== Segment start ==

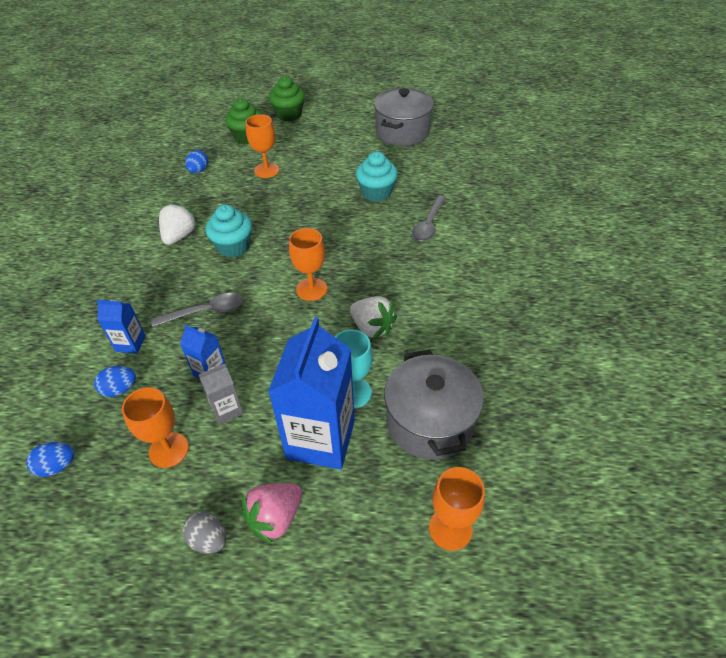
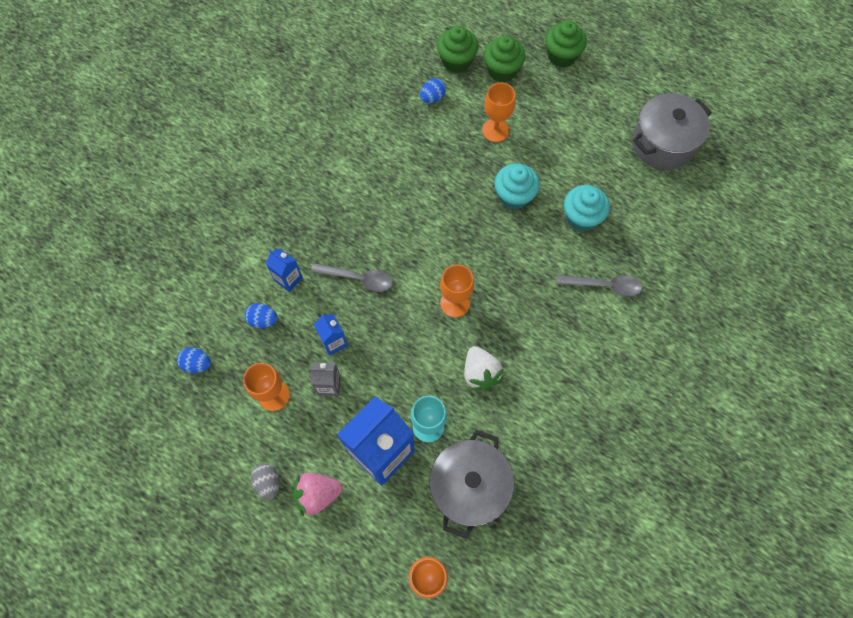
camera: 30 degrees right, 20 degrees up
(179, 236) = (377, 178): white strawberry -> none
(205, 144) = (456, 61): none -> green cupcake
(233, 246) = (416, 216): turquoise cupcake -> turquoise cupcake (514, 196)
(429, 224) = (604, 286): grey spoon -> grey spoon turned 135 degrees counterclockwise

== Segment end ==
== Segment start ==

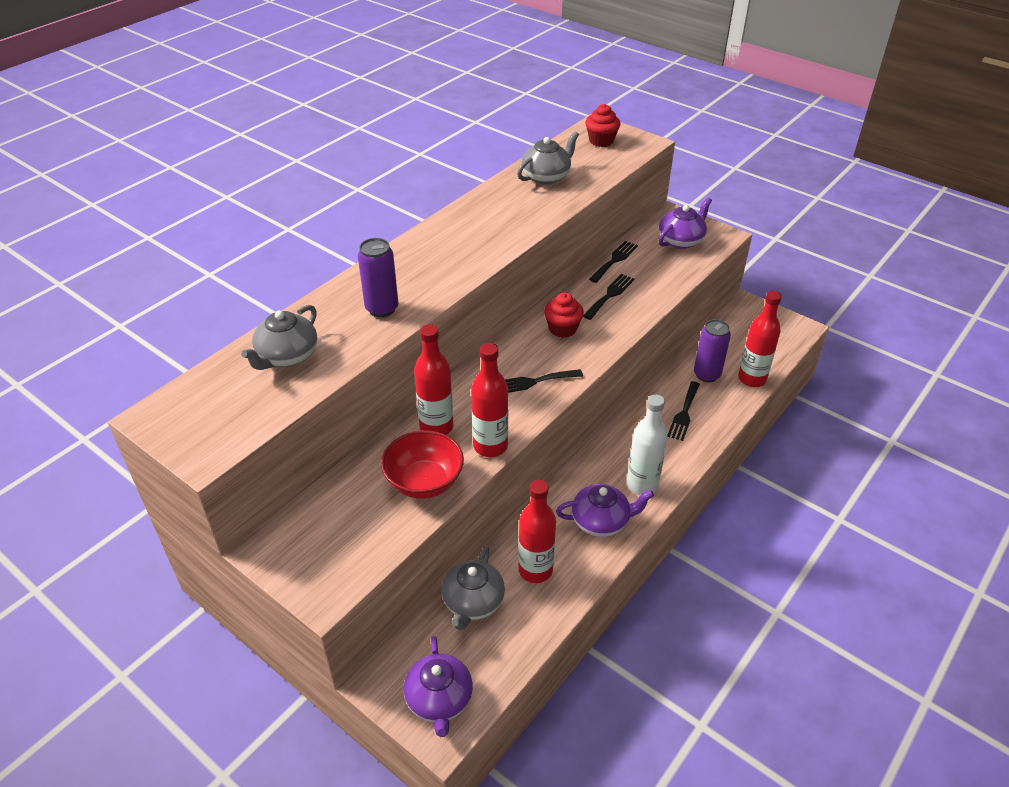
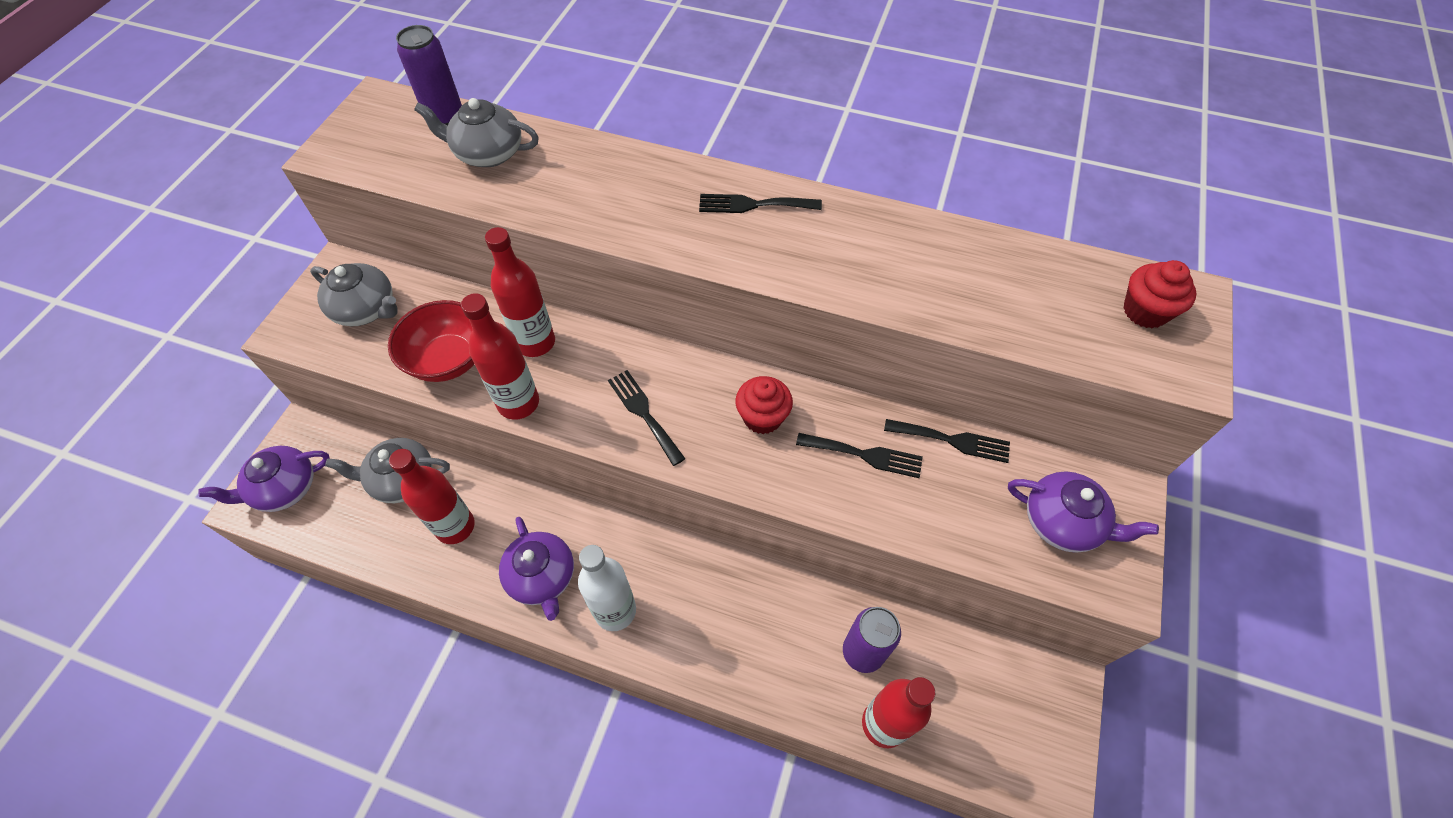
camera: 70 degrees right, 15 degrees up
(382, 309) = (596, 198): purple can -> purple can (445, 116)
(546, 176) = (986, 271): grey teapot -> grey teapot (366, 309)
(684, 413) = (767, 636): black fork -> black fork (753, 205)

== Segment end ==

*Exercise instructions*:
Look through the material above and print exactly the lines from the one containing "(179, 236) = (377, 178): white" to the one containing "(429, 224) = (604, 286): grey", both included, and nothing more.

*Result of the exercise*:
(179, 236) = (377, 178): white strawberry -> none
(205, 144) = (456, 61): none -> green cupcake
(233, 246) = (416, 216): turquoise cupcake -> turquoise cupcake (514, 196)
(429, 224) = (604, 286): grey spoon -> grey spoon turned 135 degrees counterclockwise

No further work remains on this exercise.